#### [Prompt]
What is needed here is every line of the records that includes "DGND".

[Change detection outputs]
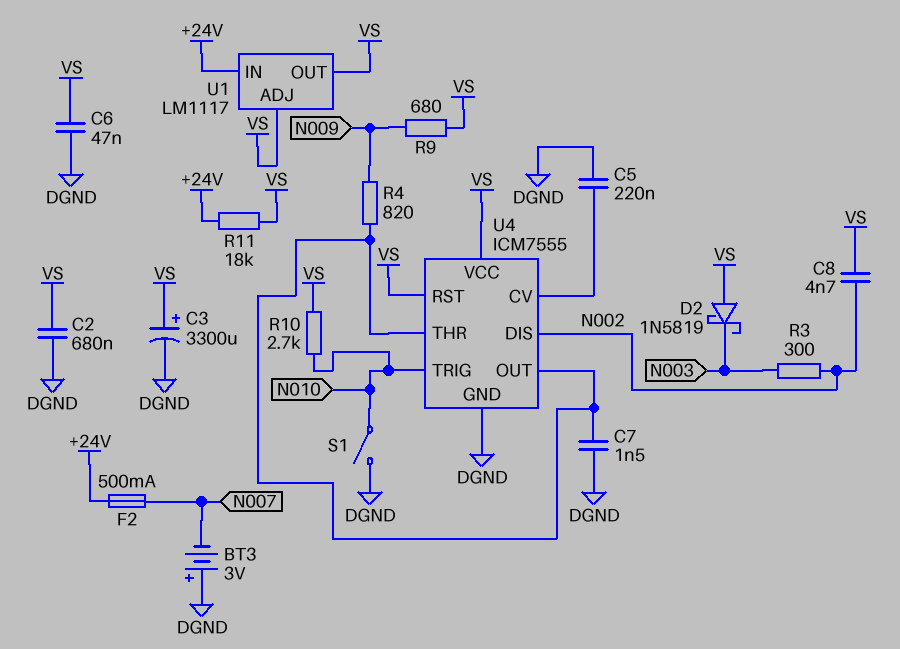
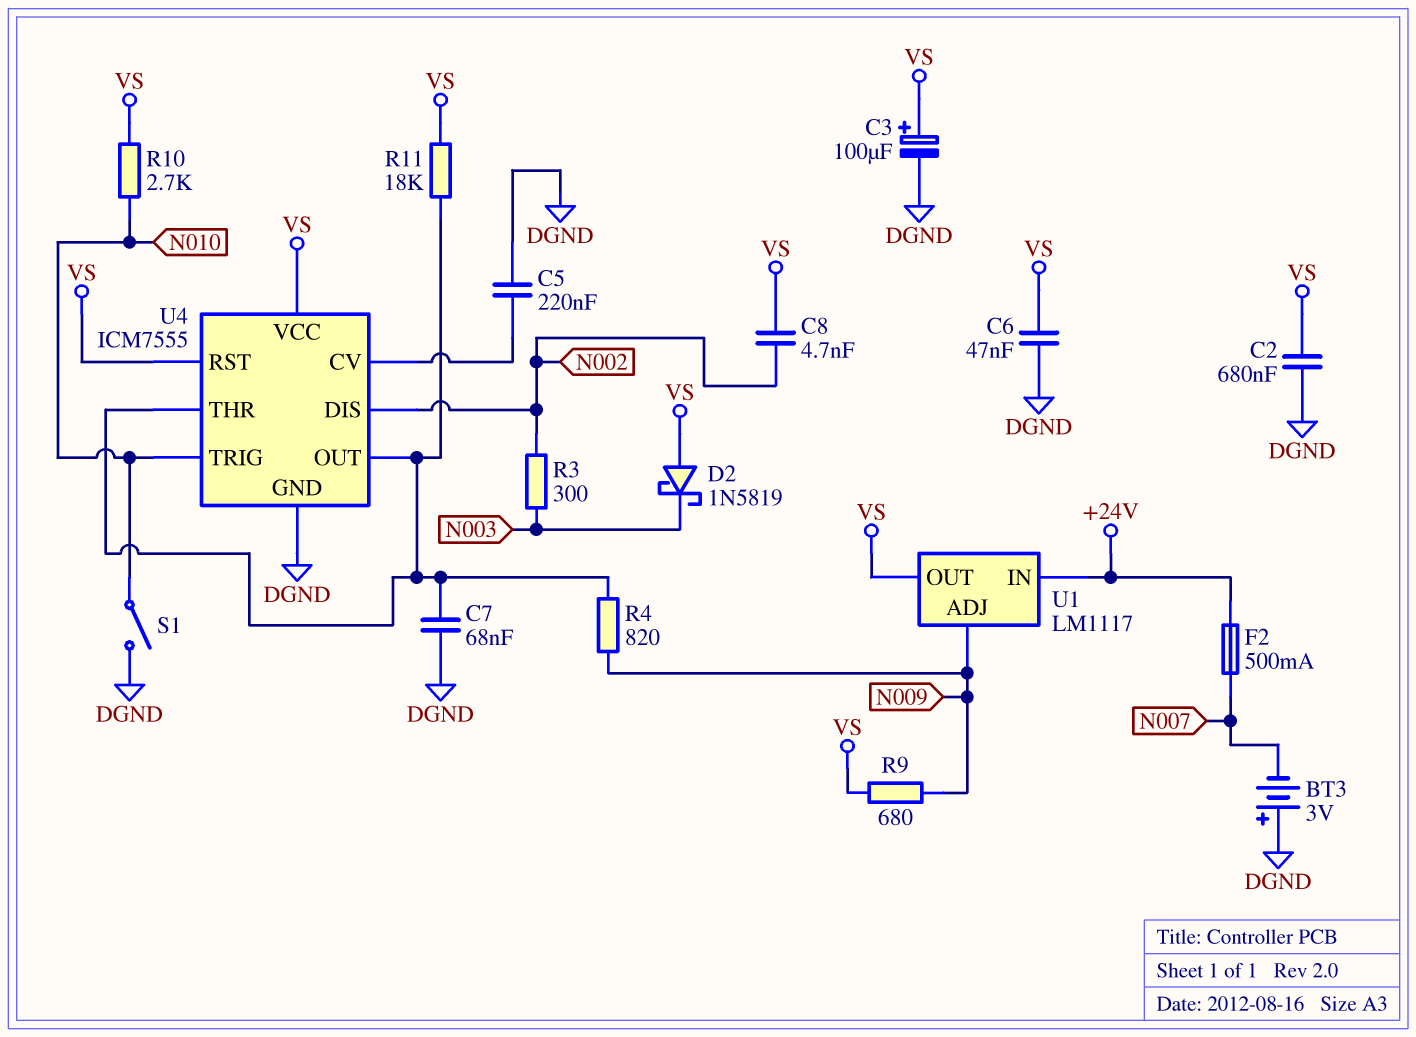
C3: 3300uF (plus VS, minus DGND) -> 100uF (plus VS, minus DGND)
C7: 1.5nF (DGND, U4/OUT) -> 68nF (DGND, U4/OUT)
R11: 18k (+24V, VS) -> 18k (U4/OUT, VS)
U1 pin ADJ: VS -> N009

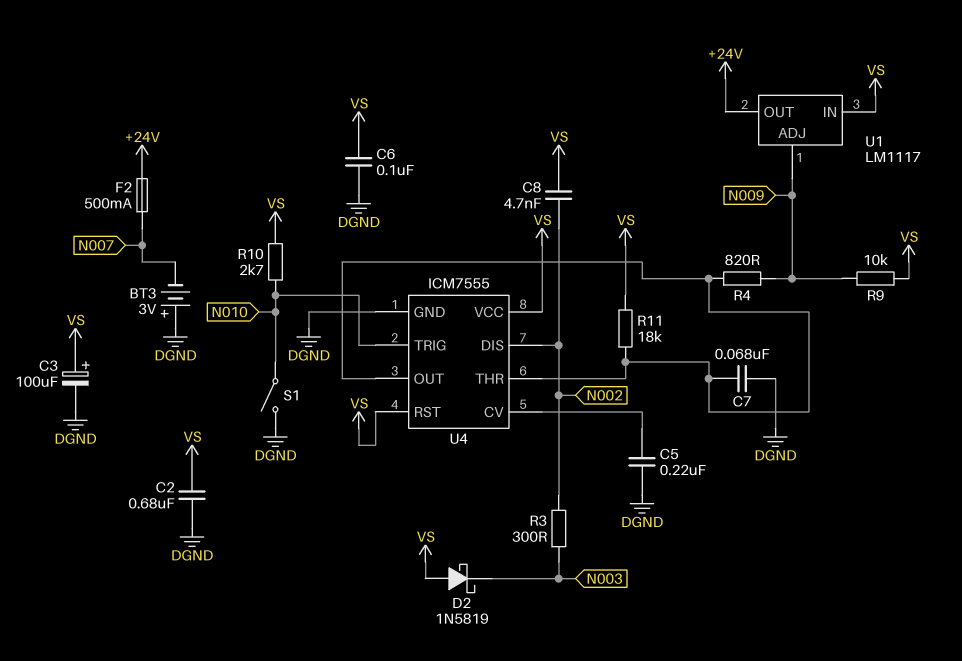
C6: 47nF (DGND, VS) -> 100nF (DGND, VS)
R9: 680 (N009, VS) -> 10k (N009, VS)
U1 pin IN: +24V -> VS
U1 pin OUT: VS -> +24V

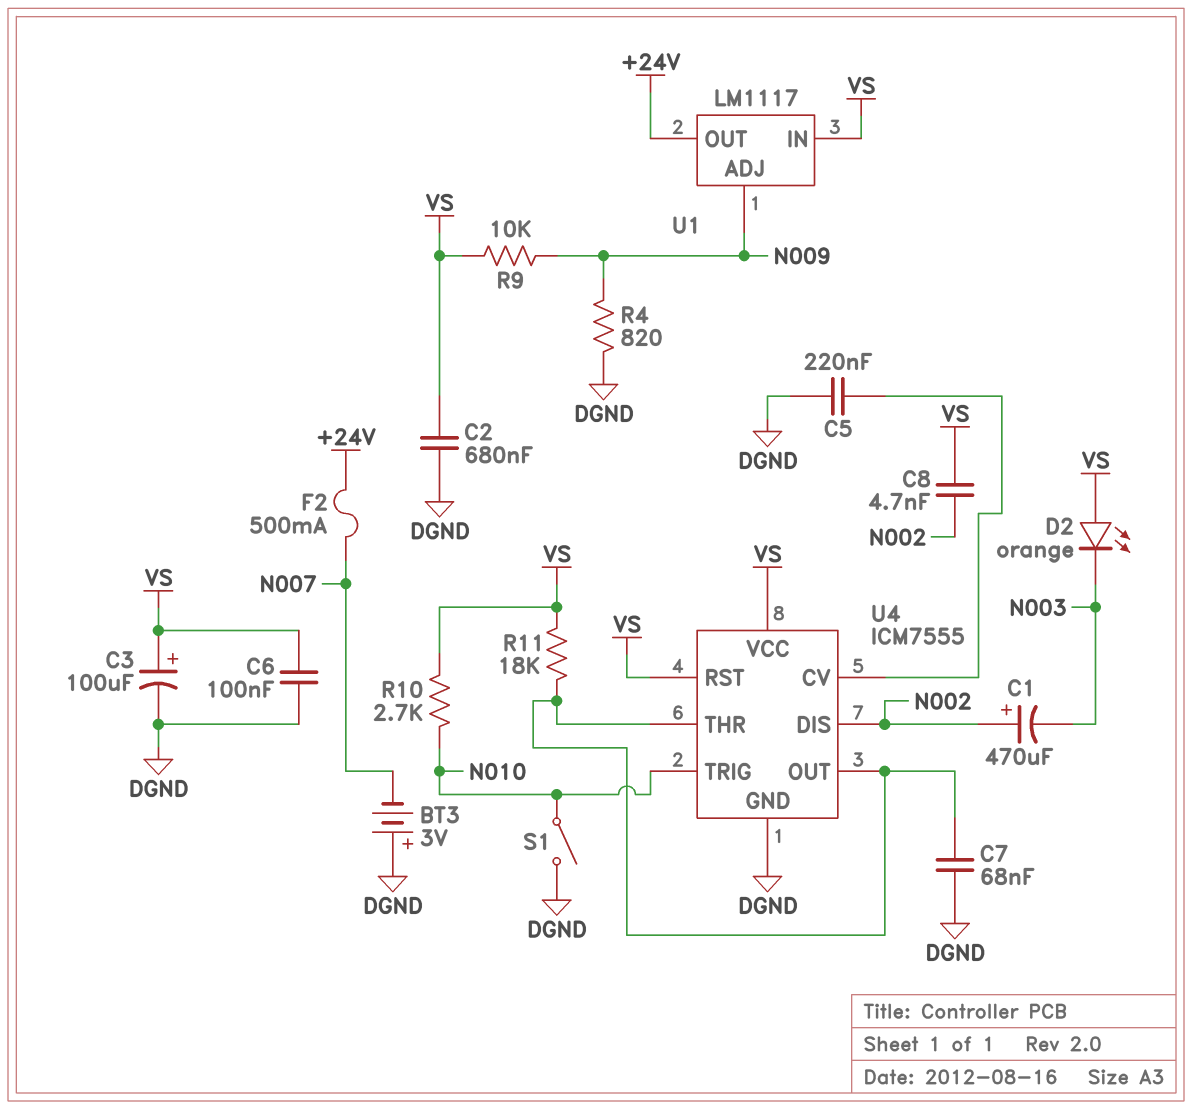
C1: none -> 470uF (plus N002, minus N003)
D2: schottky 1N5819 (A VS, K N003) -> LED orange (A VS, K N003)
R3: 300 (N002, N003) -> none
R4: 820 (N009, U4/OUT) -> 820 (DGND, N009)

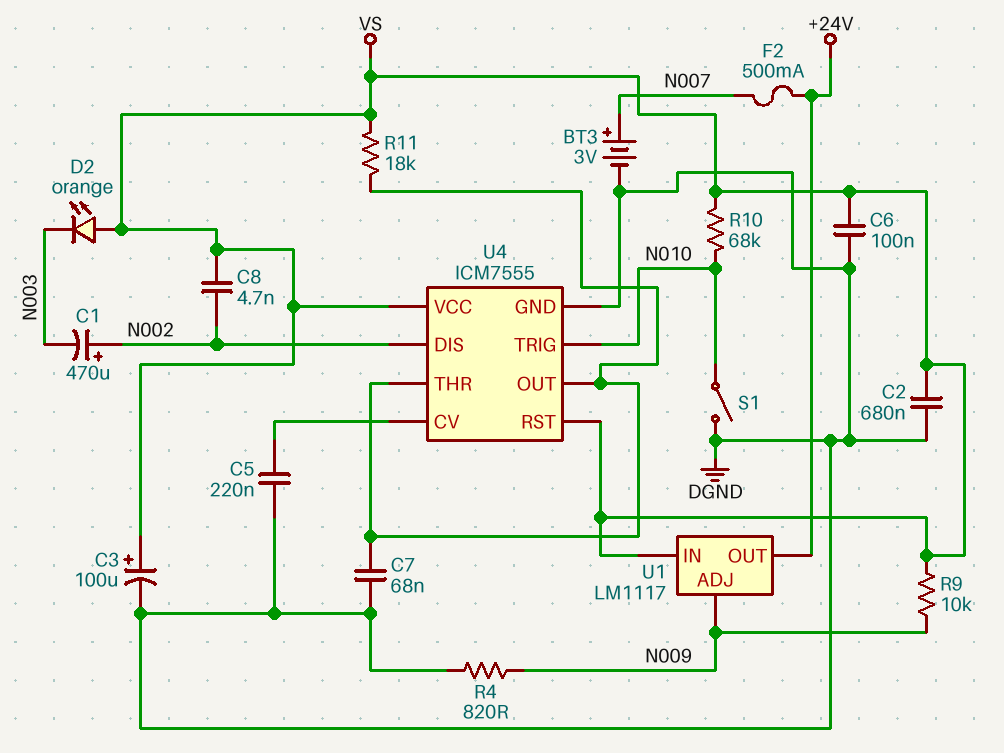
BT3: 3V (plus DGND, minus N007) -> 3V (plus N007, minus DGND)
R10: 2.7k (N010, VS) -> 68k (N010, VS)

#### [Expected answer]
C3: 3300uF (plus VS, minus DGND) -> 100uF (plus VS, minus DGND)
C7: 1.5nF (DGND, U4/OUT) -> 68nF (DGND, U4/OUT)
C6: 47nF (DGND, VS) -> 100nF (DGND, VS)
R4: 820 (N009, U4/OUT) -> 820 (DGND, N009)
BT3: 3V (plus DGND, minus N007) -> 3V (plus N007, minus DGND)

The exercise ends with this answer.